Everything from the first line below through the line with "exchanged,mamopebo (grey),[441 275],vomeboro" is to be transcribed exactly, and nothing past it.

SUPPLIED MATERIAL:
·····
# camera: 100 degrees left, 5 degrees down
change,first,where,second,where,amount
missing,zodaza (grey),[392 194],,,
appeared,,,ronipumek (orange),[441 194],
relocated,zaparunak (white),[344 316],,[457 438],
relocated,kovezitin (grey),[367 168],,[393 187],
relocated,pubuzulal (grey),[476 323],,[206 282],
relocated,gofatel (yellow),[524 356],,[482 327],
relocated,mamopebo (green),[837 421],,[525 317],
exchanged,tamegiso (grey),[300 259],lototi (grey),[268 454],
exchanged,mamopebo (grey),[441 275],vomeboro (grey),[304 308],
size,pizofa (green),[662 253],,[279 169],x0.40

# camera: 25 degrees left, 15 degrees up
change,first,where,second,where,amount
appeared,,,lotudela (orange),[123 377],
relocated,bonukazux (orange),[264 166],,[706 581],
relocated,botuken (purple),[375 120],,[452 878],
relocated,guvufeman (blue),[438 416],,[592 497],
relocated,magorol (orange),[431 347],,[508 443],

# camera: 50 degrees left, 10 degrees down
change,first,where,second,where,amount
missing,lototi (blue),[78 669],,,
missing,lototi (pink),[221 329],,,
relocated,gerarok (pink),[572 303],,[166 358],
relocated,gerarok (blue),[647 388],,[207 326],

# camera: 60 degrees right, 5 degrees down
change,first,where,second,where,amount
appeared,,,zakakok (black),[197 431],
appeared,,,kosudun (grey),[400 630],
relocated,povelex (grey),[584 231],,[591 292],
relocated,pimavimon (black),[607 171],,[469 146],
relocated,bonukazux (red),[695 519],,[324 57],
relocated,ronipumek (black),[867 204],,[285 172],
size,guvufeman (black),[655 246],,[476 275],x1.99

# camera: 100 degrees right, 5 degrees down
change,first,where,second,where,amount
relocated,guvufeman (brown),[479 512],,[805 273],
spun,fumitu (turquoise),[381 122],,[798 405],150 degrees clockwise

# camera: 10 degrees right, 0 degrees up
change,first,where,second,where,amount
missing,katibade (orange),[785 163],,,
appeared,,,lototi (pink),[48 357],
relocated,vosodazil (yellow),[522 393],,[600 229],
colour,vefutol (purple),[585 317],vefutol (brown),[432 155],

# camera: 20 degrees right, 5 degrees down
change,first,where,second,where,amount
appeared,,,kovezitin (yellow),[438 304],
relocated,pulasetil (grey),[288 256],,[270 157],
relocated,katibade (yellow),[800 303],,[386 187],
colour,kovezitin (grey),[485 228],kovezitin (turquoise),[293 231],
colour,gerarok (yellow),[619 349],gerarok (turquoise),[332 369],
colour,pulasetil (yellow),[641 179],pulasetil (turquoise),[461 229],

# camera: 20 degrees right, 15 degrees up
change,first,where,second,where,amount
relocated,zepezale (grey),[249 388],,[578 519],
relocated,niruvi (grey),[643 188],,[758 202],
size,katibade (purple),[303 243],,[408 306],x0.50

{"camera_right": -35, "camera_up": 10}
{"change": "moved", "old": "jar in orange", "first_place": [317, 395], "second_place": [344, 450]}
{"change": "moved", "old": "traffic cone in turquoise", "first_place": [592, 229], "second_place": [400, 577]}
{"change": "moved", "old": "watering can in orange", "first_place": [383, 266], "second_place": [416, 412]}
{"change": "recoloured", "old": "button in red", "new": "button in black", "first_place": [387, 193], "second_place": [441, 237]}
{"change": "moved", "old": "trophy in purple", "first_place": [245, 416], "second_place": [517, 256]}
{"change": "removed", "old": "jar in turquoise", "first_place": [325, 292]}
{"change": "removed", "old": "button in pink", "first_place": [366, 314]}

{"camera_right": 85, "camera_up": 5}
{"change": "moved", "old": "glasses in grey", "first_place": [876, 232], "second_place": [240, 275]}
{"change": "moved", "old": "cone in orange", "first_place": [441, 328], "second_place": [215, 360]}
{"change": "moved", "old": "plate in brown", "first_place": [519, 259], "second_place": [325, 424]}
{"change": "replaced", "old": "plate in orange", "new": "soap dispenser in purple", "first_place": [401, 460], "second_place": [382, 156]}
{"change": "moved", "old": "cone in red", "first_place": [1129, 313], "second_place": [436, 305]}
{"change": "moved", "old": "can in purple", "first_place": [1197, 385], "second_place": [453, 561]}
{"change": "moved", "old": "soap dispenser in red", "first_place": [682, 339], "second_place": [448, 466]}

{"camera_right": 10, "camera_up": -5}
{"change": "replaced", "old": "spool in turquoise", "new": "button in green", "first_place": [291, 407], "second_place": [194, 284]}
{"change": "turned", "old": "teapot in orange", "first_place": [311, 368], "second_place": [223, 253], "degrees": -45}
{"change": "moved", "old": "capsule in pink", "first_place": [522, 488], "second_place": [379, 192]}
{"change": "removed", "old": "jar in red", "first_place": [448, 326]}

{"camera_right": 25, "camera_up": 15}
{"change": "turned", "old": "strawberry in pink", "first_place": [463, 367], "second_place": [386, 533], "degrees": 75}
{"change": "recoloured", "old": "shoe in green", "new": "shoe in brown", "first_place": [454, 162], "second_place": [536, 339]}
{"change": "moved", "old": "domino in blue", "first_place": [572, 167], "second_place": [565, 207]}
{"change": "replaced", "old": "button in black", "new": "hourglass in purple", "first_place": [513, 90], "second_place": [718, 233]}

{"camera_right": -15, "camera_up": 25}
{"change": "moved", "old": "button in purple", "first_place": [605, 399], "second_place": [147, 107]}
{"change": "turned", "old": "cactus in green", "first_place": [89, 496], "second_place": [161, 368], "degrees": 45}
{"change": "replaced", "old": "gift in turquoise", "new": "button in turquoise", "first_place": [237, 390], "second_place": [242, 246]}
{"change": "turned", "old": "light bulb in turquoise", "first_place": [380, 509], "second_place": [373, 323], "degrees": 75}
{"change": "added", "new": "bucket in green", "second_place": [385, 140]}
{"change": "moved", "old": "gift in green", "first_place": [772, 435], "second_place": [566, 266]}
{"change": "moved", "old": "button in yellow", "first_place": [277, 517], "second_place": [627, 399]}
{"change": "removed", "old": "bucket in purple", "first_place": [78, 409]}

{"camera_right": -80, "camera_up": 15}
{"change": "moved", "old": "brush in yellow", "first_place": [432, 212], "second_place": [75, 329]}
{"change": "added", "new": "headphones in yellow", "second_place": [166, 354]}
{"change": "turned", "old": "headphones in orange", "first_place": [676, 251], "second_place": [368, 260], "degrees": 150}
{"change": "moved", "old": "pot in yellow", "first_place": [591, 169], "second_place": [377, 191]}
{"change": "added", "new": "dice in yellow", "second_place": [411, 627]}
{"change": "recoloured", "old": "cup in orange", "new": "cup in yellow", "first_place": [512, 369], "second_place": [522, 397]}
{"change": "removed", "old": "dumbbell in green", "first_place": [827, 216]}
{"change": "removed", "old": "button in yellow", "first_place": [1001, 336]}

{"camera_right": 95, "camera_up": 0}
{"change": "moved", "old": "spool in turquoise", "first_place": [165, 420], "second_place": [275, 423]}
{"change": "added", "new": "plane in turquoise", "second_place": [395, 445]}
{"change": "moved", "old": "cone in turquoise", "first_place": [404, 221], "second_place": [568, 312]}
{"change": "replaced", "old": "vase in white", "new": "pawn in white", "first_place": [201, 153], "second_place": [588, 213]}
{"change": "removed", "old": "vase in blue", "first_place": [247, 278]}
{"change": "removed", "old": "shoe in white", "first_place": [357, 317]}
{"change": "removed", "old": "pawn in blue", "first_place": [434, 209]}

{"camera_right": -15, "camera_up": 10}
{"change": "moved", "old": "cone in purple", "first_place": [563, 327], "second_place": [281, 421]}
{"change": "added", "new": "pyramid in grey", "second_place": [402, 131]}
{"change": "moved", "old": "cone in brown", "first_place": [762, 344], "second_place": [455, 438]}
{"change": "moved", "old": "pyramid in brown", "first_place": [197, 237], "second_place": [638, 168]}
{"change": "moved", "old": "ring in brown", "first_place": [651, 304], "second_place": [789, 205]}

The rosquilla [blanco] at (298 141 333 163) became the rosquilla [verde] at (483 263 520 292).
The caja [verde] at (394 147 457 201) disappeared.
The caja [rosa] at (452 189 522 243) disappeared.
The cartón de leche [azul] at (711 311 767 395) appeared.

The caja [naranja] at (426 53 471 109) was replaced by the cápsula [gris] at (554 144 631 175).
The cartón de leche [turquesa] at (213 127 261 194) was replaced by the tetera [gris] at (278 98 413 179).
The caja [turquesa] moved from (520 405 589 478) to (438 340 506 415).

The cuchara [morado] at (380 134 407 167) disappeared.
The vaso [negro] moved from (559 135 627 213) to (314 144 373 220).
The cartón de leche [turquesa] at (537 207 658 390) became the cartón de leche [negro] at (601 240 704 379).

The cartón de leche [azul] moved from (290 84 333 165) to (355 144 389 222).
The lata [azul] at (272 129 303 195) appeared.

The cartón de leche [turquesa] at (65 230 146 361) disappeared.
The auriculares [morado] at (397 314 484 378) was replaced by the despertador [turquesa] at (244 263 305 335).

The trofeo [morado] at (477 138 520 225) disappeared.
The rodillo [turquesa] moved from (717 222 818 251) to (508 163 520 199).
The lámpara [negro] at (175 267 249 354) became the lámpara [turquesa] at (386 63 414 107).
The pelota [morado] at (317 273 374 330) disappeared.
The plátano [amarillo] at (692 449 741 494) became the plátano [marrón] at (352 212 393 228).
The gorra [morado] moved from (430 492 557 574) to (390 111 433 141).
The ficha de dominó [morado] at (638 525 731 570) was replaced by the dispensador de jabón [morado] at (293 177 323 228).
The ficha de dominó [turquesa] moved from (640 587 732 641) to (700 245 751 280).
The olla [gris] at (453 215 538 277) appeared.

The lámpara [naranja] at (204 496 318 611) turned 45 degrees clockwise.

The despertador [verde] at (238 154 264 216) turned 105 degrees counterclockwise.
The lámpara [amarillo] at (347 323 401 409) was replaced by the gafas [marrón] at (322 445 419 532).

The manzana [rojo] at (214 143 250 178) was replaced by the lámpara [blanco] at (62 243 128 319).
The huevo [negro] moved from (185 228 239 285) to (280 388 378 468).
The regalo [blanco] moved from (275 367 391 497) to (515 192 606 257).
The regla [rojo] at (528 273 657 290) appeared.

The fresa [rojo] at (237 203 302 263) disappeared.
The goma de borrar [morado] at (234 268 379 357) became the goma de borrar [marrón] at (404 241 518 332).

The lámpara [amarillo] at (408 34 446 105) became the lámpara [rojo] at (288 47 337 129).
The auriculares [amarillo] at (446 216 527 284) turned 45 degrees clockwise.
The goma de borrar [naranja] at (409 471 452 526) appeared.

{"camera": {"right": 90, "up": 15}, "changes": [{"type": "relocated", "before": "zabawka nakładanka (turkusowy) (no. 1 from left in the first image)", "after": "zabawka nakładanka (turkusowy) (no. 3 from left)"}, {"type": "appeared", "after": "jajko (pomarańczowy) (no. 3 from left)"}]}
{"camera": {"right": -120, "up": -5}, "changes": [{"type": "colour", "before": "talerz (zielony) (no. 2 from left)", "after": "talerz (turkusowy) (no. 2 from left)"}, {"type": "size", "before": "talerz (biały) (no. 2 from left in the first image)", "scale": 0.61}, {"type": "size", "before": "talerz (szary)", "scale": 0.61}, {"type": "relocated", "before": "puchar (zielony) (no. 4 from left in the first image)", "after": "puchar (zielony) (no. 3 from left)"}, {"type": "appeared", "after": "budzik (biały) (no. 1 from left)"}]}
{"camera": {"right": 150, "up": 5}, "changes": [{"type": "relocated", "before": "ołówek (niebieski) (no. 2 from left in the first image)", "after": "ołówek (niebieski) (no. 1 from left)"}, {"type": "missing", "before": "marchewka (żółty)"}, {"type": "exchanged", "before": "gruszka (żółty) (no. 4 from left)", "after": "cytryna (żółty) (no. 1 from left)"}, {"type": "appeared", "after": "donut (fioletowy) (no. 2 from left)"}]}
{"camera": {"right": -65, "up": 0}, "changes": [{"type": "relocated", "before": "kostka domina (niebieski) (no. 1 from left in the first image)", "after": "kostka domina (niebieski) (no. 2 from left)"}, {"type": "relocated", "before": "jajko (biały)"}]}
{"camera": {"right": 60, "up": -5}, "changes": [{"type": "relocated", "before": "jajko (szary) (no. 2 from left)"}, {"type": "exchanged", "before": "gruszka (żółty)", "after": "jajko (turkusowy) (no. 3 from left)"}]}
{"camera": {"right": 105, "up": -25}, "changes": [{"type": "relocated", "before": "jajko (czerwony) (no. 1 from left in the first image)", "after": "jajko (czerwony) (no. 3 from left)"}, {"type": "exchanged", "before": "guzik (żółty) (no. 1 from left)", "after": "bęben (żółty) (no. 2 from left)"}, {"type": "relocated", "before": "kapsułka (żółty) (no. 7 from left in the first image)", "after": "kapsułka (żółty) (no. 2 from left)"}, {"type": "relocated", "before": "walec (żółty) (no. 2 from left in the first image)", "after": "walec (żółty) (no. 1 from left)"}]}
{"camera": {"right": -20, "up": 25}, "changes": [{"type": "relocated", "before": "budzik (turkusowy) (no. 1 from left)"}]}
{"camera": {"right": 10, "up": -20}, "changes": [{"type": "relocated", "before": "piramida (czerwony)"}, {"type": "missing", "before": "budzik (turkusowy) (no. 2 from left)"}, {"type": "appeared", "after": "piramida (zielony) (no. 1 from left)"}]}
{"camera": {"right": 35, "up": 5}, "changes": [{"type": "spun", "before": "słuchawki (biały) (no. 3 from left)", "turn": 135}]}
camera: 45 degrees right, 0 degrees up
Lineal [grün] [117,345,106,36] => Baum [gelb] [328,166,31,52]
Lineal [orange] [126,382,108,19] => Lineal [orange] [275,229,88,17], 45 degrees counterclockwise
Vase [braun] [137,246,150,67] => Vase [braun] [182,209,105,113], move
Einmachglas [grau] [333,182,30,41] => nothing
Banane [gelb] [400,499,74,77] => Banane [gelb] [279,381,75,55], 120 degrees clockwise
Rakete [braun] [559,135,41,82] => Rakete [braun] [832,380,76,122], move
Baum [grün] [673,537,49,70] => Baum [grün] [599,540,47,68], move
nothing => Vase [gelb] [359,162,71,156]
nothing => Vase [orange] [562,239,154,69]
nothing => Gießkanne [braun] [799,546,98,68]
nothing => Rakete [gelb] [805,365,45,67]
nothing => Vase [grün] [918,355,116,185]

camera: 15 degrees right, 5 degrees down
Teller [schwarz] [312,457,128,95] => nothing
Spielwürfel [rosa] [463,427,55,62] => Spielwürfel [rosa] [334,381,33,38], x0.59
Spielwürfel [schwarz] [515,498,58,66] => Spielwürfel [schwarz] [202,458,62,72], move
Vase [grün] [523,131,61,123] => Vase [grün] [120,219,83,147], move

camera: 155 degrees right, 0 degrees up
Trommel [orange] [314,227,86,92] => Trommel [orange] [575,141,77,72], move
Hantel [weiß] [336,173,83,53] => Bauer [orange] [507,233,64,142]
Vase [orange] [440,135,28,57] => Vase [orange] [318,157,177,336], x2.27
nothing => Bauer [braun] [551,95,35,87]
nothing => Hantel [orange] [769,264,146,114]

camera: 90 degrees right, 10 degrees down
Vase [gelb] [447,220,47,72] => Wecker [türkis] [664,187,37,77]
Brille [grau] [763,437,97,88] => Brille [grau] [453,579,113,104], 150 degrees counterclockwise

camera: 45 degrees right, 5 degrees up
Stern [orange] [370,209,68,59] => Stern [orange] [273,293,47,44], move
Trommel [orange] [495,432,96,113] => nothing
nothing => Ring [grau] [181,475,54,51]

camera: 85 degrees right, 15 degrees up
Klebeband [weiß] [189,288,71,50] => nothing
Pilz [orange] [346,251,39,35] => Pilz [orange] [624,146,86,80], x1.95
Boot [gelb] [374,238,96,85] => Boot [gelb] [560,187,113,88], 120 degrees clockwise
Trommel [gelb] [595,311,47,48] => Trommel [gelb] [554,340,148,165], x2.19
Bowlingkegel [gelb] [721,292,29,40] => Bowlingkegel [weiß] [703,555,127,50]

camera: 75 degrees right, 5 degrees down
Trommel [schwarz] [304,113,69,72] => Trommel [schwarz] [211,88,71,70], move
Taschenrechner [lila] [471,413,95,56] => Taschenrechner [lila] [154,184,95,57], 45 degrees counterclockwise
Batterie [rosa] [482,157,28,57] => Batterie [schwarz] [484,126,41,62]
·····
SOLVED EXERCISE:
# camera: 100 degrees left, 5 degrees down
change,first,where,second,where,amount
missing,zodaza (grey),[392 194],,,
appeared,,,ronipumek (orange),[441 194],
relocated,zaparunak (white),[344 316],,[457 438],
relocated,kovezitin (grey),[367 168],,[393 187],
relocated,pubuzulal (grey),[476 323],,[206 282],
relocated,gofatel (yellow),[524 356],,[482 327],
relocated,mamopebo (green),[837 421],,[525 317],
exchanged,tamegiso (grey),[300 259],lototi (grey),[268 454],
exchanged,mamopebo (grey),[441 275],vomeboro (grey),[304 308],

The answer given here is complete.